[Collection entries]
-- -- --
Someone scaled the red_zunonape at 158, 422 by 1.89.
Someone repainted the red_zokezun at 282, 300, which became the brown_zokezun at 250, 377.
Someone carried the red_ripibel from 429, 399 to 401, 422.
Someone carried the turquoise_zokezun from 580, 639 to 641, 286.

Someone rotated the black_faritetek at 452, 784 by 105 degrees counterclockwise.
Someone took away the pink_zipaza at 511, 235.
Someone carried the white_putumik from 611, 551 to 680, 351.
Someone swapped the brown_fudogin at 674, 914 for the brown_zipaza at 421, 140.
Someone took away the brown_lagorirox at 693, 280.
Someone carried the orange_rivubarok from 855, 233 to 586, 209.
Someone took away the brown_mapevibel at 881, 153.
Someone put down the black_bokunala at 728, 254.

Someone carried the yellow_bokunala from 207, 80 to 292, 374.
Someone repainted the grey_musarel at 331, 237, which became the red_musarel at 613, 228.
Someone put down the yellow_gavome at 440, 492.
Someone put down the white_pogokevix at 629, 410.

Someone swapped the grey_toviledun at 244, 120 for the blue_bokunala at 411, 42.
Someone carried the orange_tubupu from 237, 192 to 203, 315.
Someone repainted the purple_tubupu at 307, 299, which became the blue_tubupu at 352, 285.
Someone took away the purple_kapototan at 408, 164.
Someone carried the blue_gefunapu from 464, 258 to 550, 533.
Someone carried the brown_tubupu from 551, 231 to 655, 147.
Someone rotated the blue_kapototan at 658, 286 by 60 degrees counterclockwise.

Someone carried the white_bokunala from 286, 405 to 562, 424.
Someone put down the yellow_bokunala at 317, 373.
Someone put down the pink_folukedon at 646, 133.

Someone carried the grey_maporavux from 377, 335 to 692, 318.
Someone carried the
-- -- --
• [What you are asked to do]: Reproduce every entry above. Make each line identical to the original.

• [Written solution]:
Someone scaled the red_zunonape at 158, 422 by 1.89.
Someone repainted the red_zokezun at 282, 300, which became the brown_zokezun at 250, 377.
Someone carried the red_ripibel from 429, 399 to 401, 422.
Someone carried the turquoise_zokezun from 580, 639 to 641, 286.

Someone rotated the black_faritetek at 452, 784 by 105 degrees counterclockwise.
Someone took away the pink_zipaza at 511, 235.
Someone carried the white_putumik from 611, 551 to 680, 351.
Someone swapped the brown_fudogin at 674, 914 for the brown_zipaza at 421, 140.
Someone took away the brown_lagorirox at 693, 280.
Someone carried the orange_rivubarok from 855, 233 to 586, 209.
Someone took away the brown_mapevibel at 881, 153.
Someone put down the black_bokunala at 728, 254.

Someone carried the yellow_bokunala from 207, 80 to 292, 374.
Someone repainted the grey_musarel at 331, 237, which became the red_musarel at 613, 228.
Someone put down the yellow_gavome at 440, 492.
Someone put down the white_pogokevix at 629, 410.

Someone swapped the grey_toviledun at 244, 120 for the blue_bokunala at 411, 42.
Someone carried the orange_tubupu from 237, 192 to 203, 315.
Someone repainted the purple_tubupu at 307, 299, which became the blue_tubupu at 352, 285.
Someone took away the purple_kapototan at 408, 164.
Someone carried the blue_gefunapu from 464, 258 to 550, 533.
Someone carried the brown_tubupu from 551, 231 to 655, 147.
Someone rotated the blue_kapototan at 658, 286 by 60 degrees counterclockwise.

Someone carried the white_bokunala from 286, 405 to 562, 424.
Someone put down the yellow_bokunala at 317, 373.
Someone put down the pink_folukedon at 646, 133.

Someone carried the grey_maporavux from 377, 335 to 692, 318.
Someone carried the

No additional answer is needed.